=== INSTRUCTIONS FOR THE TASK ===
Line by line, the data below should be set down unchanged, with images excluded.

=== Before-and-after scene images ===
────────

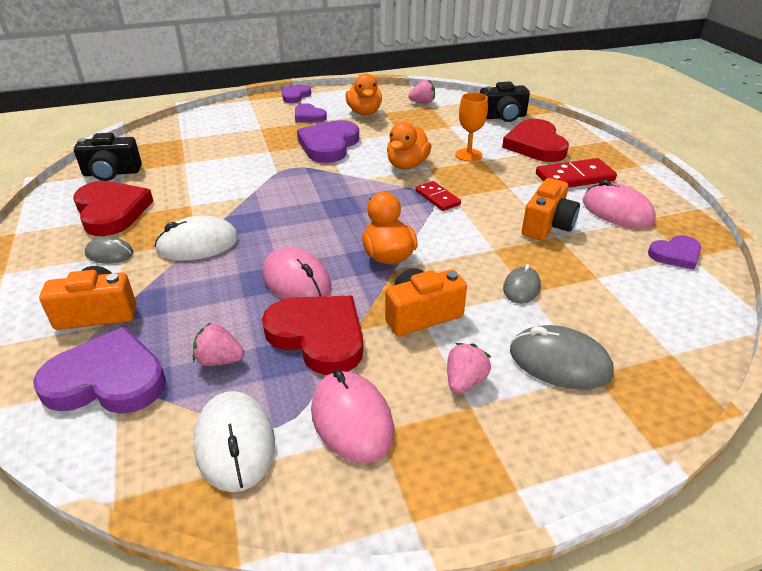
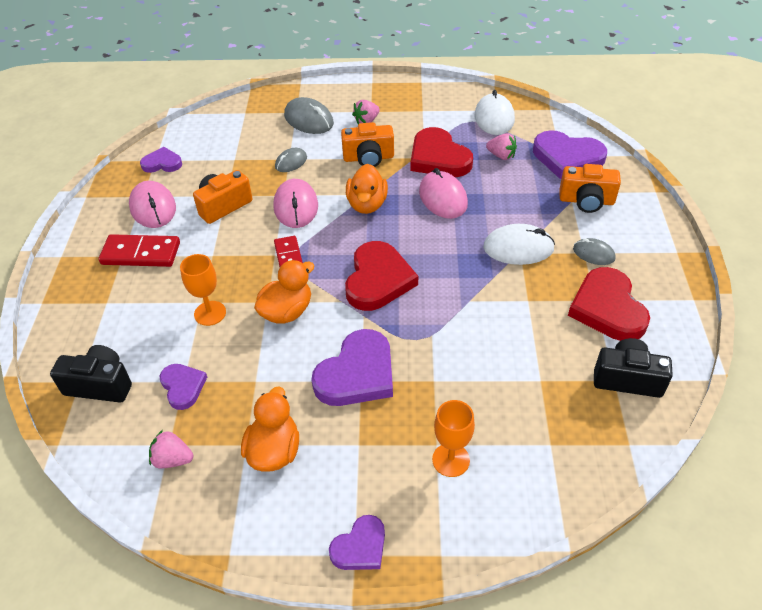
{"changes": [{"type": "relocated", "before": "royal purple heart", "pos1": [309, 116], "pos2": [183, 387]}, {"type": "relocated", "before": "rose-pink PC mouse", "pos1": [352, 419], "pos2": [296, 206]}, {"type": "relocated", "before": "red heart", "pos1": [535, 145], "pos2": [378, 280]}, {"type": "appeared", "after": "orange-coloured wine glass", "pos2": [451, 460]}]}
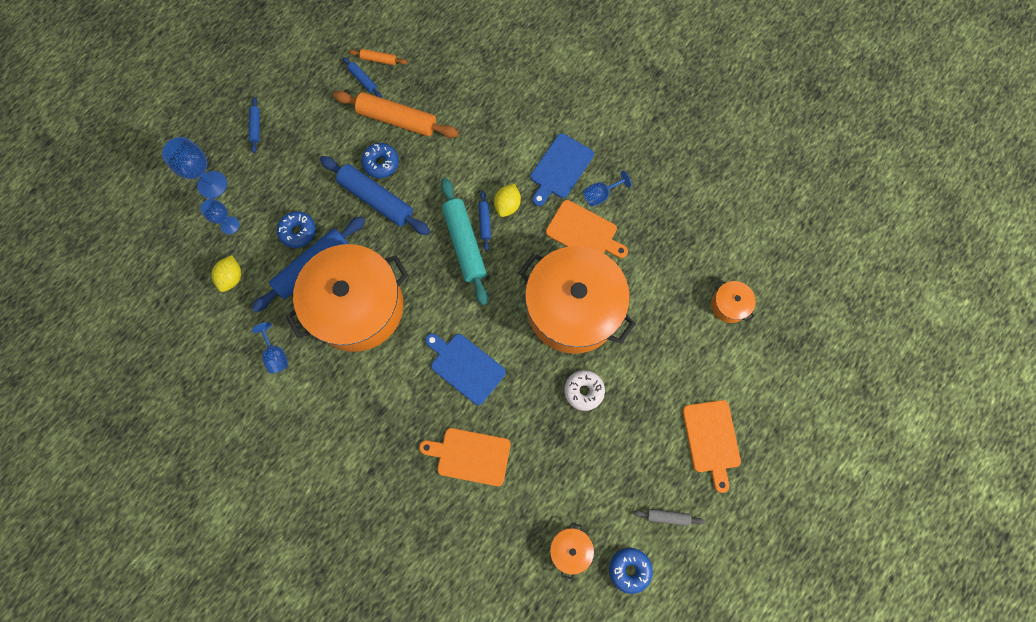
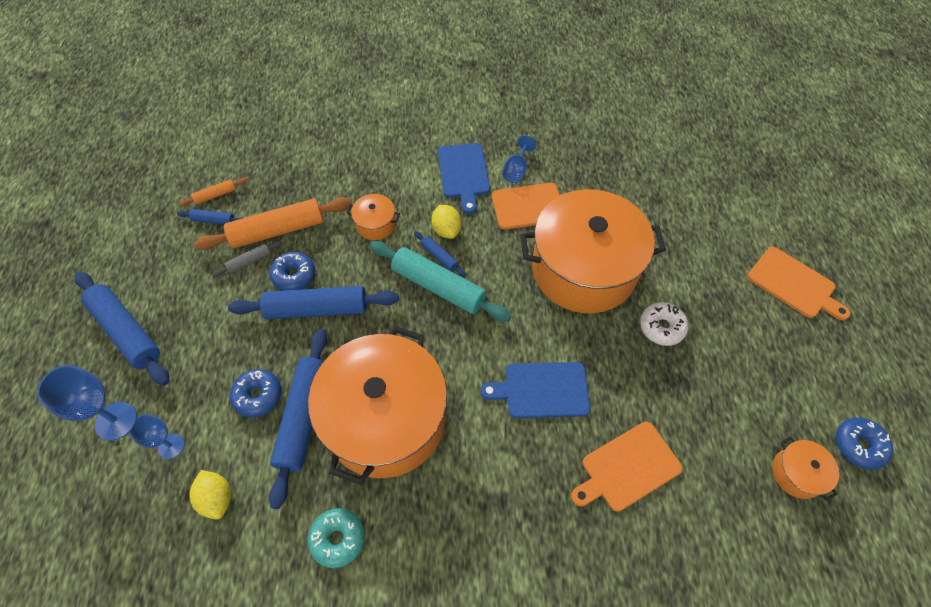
{"changes": [{"type": "size", "before": "blue pastry roller", "pos1": [256, 127], "pos2": [126, 332], "scale": 2.16}, {"type": "exchanged", "before": "blue wine glass", "after": "turquoise glazed donut", "pos1": [276, 355], "pos2": [338, 539]}, {"type": "relocated", "before": "grey pastry roller", "pos1": [667, 517], "pos2": [249, 261]}, {"type": "relocated", "before": "orange-coloured cooking pot", "pos1": [729, 305], "pos2": [375, 224]}]}
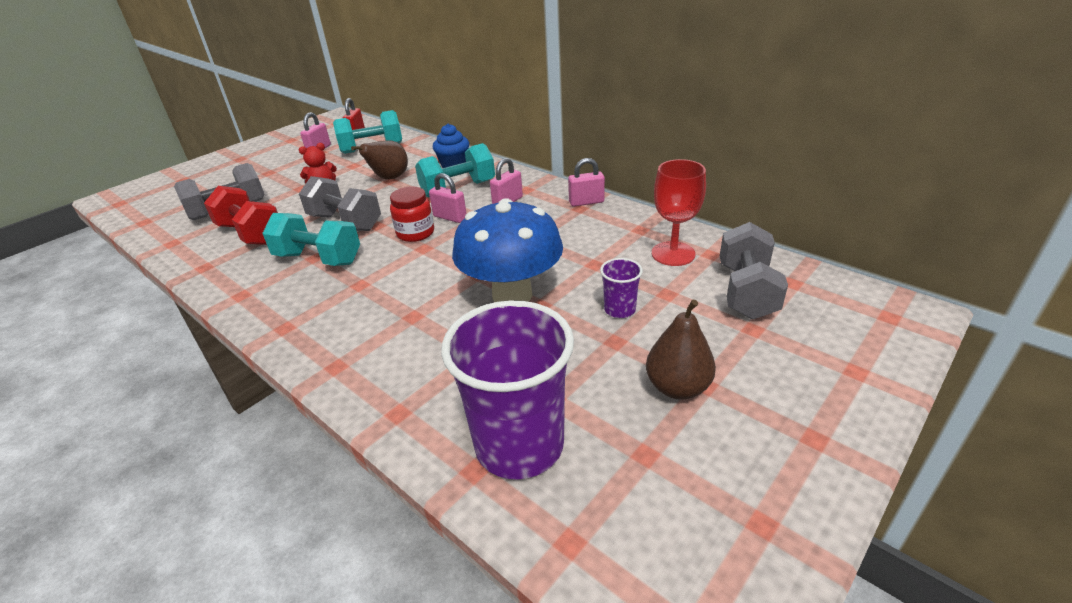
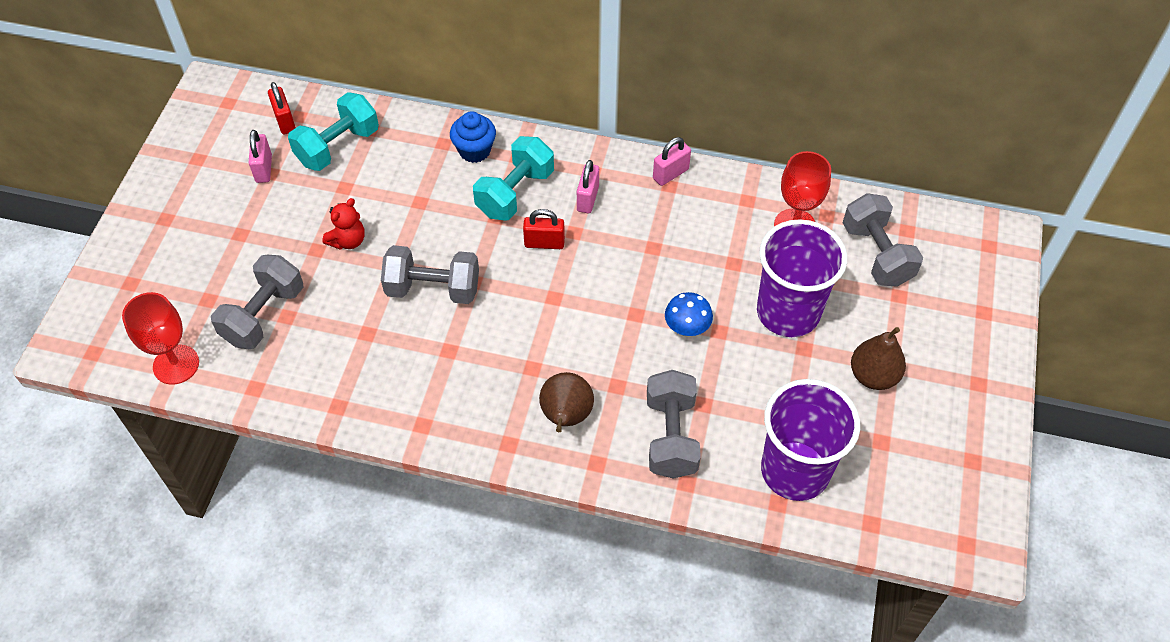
{"changes": [{"type": "missing", "before": "red dumbbell", "pos1": [251, 234]}, {"type": "missing", "before": "turquoise dumbbell", "pos1": [318, 259]}, {"type": "relocated", "before": "brown pear", "pos1": [389, 178], "pos2": [566, 416]}, {"type": "missing", "before": "red jam jar", "pos1": [415, 233]}, {"type": "colour", "before": "rose-pink padlock", "after": "red padlock", "pos1": [450, 217], "pos2": [544, 243]}, {"type": "size", "before": "blue fungus", "pos1": [512, 295], "pos2": [687, 328], "scale": 0.47}, {"type": "size", "before": "royal purple cup", "pos1": [619, 309], "pos2": [788, 312], "scale": 2.23}, {"type": "appeared", "after": "red wine glass", "pos2": [176, 364]}, {"type": "appeared", "after": "grey dumbbell", "pos2": [671, 436]}]}
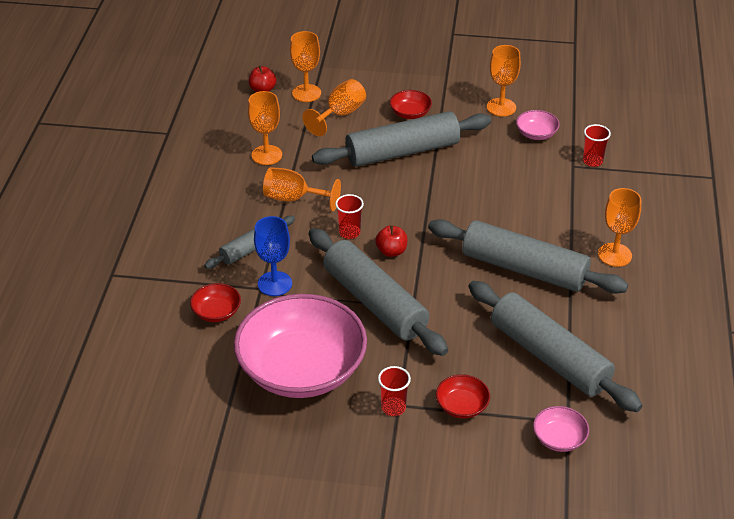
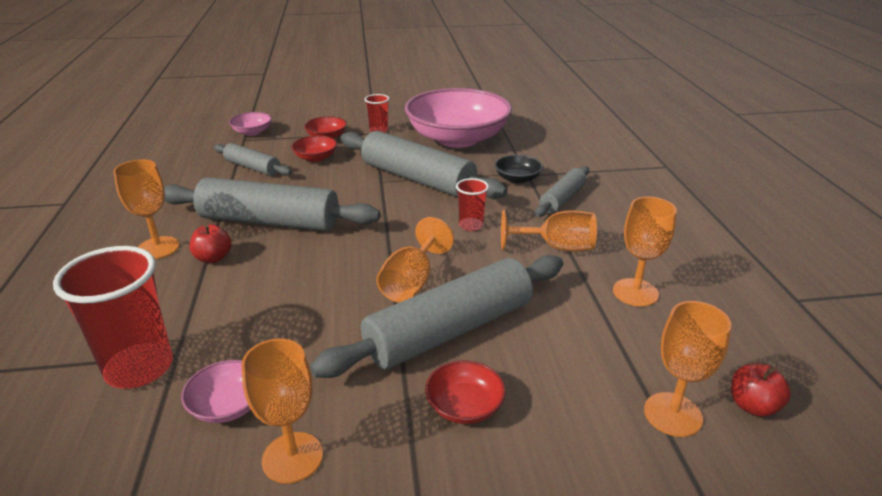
{"changes": [{"type": "relocated", "before": "red bowl", "pos1": [216, 312], "pos2": [315, 158]}, {"type": "exchanged", "before": "blue wine glass", "after": "ebony bowl", "pos1": [274, 284], "pos2": [517, 179]}, {"type": "relocated", "before": "orange-coloured wine glass", "pos1": [340, 114], "pos2": [411, 282]}, {"type": "relocated", "before": "red apple fruit", "pos1": [391, 251], "pos2": [213, 258]}, {"type": "size", "before": "grey pastry roller", "pos1": [549, 356], "pos2": [252, 167], "scale": 0.54}, {"type": "size", "before": "red cup", "pos1": [592, 161], "pos2": [139, 368], "scale": 1.95}]}
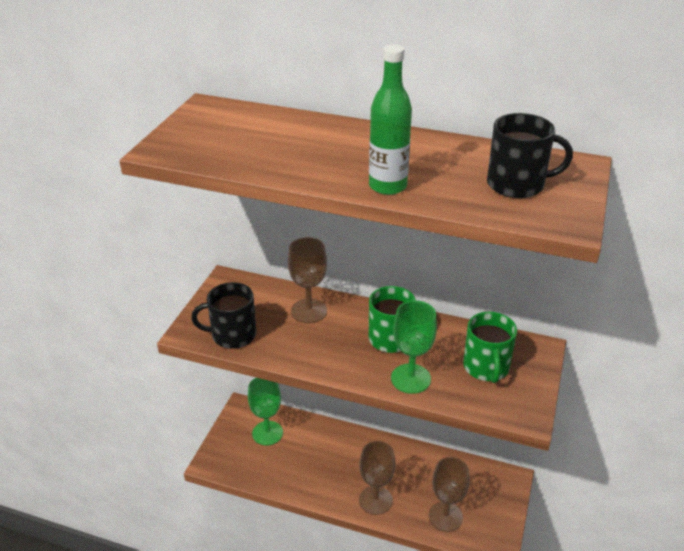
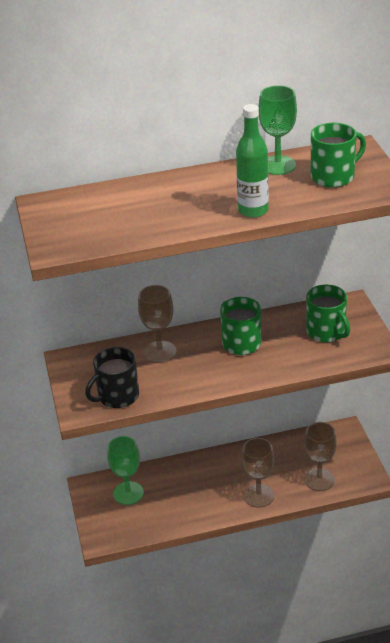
{"changes": [{"type": "relocated", "before": "green wine glass", "pos1": [410, 378], "pos2": [278, 165]}, {"type": "colour", "before": "ebony mug", "after": "green mug", "pos1": [517, 184], "pos2": [333, 176]}]}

────────

=== COMPLETED TASK ===
{"changes": [{"type": "relocated", "before": "royal purple heart", "pos1": [309, 116], "pos2": [183, 387]}, {"type": "relocated", "before": "rose-pink PC mouse", "pos1": [352, 419], "pos2": [296, 206]}, {"type": "relocated", "before": "red heart", "pos1": [535, 145], "pos2": [378, 280]}, {"type": "appeared", "after": "orange-coloured wine glass", "pos2": [451, 460]}]}
{"changes": [{"type": "size", "before": "blue pastry roller", "pos1": [256, 127], "pos2": [126, 332], "scale": 2.16}, {"type": "exchanged", "before": "blue wine glass", "after": "turquoise glazed donut", "pos1": [276, 355], "pos2": [338, 539]}, {"type": "relocated", "before": "grey pastry roller", "pos1": [667, 517], "pos2": [249, 261]}, {"type": "relocated", "before": "orange-coloured cooking pot", "pos1": [729, 305], "pos2": [375, 224]}]}
{"changes": [{"type": "missing", "before": "red dumbbell", "pos1": [251, 234]}, {"type": "missing", "before": "turquoise dumbbell", "pos1": [318, 259]}, {"type": "relocated", "before": "brown pear", "pos1": [389, 178], "pos2": [566, 416]}, {"type": "missing", "before": "red jam jar", "pos1": [415, 233]}, {"type": "colour", "before": "rose-pink padlock", "after": "red padlock", "pos1": [450, 217], "pos2": [544, 243]}, {"type": "size", "before": "blue fungus", "pos1": [512, 295], "pos2": [687, 328], "scale": 0.47}, {"type": "size", "before": "royal purple cup", "pos1": [619, 309], "pos2": [788, 312], "scale": 2.23}, {"type": "appeared", "after": "red wine glass", "pos2": [176, 364]}, {"type": "appeared", "after": "grey dumbbell", "pos2": [671, 436]}]}
{"changes": [{"type": "relocated", "before": "red bowl", "pos1": [216, 312], "pos2": [315, 158]}, {"type": "exchanged", "before": "blue wine glass", "after": "ebony bowl", "pos1": [274, 284], "pos2": [517, 179]}, {"type": "relocated", "before": "orange-coloured wine glass", "pos1": [340, 114], "pos2": [411, 282]}, {"type": "relocated", "before": "red apple fruit", "pos1": [391, 251], "pos2": [213, 258]}, {"type": "size", "before": "grey pastry roller", "pos1": [549, 356], "pos2": [252, 167], "scale": 0.54}, {"type": "size", "before": "red cup", "pos1": [592, 161], "pos2": [139, 368], "scale": 1.95}]}
{"changes": [{"type": "relocated", "before": "green wine glass", "pos1": [410, 378], "pos2": [278, 165]}, {"type": "colour", "before": "ebony mug", "after": "green mug", "pos1": [517, 184], "pos2": [333, 176]}]}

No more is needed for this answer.